WHAT THIS TASK INVOLVES ▸
Set down exactly the lines below between the line holding "AUDIO2 pin TX: GP27 -> GP22" and the line holding "TOF pin XSHUT: D7 -> D3", inclusive; no other line belongs in the answer.
SUPPLIED MATERIAL Start Marker
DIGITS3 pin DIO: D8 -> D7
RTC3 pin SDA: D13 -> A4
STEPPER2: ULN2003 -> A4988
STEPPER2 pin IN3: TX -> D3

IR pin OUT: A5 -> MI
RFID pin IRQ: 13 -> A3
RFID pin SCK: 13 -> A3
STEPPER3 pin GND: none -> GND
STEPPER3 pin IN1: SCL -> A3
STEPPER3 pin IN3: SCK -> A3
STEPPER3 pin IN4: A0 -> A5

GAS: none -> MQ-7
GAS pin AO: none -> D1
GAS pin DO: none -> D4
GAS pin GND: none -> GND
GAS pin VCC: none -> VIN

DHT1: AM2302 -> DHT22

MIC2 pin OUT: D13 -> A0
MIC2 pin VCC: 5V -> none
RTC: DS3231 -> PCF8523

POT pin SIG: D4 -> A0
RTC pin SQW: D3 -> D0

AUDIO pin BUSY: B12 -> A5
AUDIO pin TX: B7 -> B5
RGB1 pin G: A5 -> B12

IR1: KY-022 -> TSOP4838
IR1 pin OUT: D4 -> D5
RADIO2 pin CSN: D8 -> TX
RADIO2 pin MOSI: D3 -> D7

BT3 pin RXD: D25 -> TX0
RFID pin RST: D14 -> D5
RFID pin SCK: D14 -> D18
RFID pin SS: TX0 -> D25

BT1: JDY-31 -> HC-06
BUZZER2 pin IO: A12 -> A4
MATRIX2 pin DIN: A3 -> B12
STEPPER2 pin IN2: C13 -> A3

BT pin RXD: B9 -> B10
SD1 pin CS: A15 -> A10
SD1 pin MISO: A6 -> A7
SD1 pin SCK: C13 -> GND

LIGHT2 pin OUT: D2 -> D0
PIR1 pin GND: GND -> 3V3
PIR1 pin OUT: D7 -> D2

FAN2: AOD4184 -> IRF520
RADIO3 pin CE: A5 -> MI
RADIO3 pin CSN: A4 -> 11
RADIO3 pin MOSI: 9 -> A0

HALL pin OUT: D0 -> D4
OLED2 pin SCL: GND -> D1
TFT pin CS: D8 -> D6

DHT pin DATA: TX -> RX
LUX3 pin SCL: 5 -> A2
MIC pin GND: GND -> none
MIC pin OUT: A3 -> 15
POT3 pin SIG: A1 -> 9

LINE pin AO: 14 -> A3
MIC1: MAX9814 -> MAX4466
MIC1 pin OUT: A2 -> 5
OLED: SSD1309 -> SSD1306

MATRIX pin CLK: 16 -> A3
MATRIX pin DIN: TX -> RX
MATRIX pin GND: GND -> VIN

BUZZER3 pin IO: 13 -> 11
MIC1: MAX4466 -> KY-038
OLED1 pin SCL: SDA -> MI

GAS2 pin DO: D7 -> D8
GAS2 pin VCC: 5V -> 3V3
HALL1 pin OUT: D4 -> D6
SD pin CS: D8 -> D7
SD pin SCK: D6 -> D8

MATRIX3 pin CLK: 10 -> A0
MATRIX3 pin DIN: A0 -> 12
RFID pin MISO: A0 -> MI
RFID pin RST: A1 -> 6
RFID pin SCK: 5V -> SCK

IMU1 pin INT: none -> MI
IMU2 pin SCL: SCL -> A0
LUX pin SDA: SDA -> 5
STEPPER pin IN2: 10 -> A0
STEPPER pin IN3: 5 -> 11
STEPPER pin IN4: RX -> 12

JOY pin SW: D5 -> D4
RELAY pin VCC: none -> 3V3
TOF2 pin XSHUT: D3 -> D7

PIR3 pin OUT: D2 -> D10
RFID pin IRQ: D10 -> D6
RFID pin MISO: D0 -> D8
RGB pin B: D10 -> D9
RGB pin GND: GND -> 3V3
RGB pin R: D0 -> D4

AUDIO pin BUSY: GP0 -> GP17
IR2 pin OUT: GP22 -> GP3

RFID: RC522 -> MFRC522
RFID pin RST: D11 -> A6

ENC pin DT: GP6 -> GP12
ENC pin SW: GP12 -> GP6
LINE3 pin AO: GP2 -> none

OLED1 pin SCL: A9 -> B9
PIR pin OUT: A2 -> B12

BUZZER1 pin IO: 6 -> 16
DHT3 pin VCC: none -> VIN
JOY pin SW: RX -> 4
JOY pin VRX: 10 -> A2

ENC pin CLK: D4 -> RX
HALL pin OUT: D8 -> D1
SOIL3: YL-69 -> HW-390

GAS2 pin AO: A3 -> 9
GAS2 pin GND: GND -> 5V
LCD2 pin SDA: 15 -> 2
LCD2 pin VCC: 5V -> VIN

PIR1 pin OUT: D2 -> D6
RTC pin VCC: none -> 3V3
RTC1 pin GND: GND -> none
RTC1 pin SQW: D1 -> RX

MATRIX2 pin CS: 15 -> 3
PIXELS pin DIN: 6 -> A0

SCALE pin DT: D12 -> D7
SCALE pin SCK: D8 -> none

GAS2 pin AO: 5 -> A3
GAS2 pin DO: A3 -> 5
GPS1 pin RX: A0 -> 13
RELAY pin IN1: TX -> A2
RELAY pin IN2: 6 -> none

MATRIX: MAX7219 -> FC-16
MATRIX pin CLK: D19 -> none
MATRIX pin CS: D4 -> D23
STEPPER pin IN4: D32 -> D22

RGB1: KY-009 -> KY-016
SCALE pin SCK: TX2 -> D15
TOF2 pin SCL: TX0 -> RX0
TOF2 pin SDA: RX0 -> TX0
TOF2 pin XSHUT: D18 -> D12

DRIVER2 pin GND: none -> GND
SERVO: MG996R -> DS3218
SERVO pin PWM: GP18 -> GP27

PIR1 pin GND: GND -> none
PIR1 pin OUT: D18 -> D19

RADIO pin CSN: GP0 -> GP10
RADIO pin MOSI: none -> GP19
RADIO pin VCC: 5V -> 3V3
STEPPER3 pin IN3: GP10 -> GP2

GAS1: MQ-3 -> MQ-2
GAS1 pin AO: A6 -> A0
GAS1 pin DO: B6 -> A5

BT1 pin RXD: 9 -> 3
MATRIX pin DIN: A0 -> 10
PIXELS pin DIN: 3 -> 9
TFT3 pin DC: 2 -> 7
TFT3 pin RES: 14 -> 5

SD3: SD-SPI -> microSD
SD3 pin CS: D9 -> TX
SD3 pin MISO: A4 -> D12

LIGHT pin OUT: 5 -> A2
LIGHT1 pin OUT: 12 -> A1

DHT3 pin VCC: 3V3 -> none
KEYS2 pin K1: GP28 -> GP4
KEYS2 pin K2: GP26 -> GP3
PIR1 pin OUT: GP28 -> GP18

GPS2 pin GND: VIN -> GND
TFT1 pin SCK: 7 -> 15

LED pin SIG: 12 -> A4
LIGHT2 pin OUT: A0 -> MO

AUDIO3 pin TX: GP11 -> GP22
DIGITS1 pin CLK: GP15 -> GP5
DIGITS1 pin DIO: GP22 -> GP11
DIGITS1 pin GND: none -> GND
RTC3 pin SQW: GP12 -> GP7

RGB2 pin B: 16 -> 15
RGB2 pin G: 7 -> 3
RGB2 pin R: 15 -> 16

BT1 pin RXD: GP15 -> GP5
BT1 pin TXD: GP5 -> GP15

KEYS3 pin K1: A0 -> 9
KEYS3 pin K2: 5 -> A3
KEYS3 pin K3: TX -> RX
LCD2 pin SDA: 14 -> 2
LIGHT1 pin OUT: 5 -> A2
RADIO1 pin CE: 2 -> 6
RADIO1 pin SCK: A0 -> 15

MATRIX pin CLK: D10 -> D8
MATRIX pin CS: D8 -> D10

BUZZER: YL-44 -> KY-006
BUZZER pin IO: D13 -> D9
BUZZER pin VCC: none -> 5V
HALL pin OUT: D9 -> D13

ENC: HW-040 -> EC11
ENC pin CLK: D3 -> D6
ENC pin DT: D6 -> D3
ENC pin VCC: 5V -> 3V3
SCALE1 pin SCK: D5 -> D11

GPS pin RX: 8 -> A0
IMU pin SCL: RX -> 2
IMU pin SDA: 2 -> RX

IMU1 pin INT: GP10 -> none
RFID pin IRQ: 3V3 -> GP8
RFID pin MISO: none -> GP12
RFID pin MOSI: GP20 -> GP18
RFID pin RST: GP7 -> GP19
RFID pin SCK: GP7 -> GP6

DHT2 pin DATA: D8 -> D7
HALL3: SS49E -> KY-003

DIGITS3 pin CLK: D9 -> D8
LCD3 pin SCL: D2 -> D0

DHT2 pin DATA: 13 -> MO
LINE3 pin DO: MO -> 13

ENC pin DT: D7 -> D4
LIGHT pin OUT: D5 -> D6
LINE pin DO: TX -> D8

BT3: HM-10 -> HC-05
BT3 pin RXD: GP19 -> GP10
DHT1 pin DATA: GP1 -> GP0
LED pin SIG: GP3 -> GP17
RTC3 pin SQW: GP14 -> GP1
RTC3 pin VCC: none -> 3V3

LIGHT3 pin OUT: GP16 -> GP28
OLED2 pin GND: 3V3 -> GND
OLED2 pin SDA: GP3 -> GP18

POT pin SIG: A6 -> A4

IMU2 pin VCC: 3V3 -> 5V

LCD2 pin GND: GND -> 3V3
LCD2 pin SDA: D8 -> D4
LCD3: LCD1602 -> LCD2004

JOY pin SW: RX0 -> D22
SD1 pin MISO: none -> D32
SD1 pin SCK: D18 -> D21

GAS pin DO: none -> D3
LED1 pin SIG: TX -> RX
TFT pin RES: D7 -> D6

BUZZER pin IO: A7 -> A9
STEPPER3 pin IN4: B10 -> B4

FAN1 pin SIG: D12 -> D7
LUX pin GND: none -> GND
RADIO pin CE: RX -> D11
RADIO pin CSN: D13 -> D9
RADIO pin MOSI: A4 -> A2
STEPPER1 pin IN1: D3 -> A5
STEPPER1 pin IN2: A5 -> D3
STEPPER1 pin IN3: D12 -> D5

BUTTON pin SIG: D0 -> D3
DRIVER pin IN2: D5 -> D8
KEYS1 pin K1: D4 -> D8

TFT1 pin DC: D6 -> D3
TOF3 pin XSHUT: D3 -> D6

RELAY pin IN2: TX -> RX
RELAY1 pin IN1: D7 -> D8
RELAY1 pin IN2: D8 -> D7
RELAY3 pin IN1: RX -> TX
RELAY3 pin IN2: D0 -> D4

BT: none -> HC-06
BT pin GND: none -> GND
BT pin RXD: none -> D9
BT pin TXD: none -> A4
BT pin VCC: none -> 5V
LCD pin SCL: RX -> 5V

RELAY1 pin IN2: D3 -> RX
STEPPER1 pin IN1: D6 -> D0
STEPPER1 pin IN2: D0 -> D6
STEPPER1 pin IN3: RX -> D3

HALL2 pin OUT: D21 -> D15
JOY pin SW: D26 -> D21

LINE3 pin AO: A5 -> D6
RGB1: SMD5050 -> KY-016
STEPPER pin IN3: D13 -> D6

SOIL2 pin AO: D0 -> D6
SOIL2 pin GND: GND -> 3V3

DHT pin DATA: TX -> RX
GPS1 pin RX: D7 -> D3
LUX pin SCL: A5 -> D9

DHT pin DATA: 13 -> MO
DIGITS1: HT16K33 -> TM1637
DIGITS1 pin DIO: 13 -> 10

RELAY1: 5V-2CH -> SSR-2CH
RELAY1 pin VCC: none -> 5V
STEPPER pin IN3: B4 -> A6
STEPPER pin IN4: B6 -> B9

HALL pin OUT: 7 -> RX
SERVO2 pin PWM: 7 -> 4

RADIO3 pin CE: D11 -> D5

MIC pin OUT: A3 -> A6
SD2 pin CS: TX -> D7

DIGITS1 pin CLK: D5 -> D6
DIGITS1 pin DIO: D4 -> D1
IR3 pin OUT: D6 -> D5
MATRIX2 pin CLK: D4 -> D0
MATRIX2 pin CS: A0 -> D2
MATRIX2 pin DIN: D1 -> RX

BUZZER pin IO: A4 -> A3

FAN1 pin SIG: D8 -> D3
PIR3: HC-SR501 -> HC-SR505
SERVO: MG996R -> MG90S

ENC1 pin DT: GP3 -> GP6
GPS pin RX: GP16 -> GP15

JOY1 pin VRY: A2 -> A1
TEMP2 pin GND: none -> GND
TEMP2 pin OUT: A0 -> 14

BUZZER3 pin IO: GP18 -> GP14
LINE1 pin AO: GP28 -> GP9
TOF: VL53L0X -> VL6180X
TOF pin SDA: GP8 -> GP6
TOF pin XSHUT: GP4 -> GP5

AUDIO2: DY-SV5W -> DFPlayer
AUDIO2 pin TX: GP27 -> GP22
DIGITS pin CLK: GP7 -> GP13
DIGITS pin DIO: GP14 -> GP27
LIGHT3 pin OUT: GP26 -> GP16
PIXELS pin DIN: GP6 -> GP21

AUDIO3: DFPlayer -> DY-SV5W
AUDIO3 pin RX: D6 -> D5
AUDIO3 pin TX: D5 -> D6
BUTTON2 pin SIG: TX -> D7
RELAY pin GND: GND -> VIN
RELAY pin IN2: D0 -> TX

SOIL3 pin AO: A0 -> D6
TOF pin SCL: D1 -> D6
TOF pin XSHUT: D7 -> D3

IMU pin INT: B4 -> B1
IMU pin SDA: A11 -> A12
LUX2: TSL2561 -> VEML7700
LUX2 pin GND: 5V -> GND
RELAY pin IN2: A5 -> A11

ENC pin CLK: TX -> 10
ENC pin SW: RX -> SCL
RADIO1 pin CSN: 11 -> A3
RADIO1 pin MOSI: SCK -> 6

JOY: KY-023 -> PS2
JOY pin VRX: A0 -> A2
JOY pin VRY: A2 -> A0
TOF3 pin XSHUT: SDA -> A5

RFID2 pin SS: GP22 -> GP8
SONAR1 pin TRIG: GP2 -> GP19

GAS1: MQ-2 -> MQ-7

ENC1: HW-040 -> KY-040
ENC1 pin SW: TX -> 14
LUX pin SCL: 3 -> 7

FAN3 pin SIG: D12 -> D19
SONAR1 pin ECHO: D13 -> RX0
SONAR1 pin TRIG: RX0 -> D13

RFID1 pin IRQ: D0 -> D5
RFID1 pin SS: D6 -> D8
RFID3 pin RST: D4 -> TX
SUPPLIED MATERIAL End Marker
ANSWER FOR THIS EXERCISE ▸
AUDIO2 pin TX: GP27 -> GP22
DIGITS pin CLK: GP7 -> GP13
DIGITS pin DIO: GP14 -> GP27
LIGHT3 pin OUT: GP26 -> GP16
PIXELS pin DIN: GP6 -> GP21

AUDIO3: DFPlayer -> DY-SV5W
AUDIO3 pin RX: D6 -> D5
AUDIO3 pin TX: D5 -> D6
BUTTON2 pin SIG: TX -> D7
RELAY pin GND: GND -> VIN
RELAY pin IN2: D0 -> TX

SOIL3 pin AO: A0 -> D6
TOF pin SCL: D1 -> D6
TOF pin XSHUT: D7 -> D3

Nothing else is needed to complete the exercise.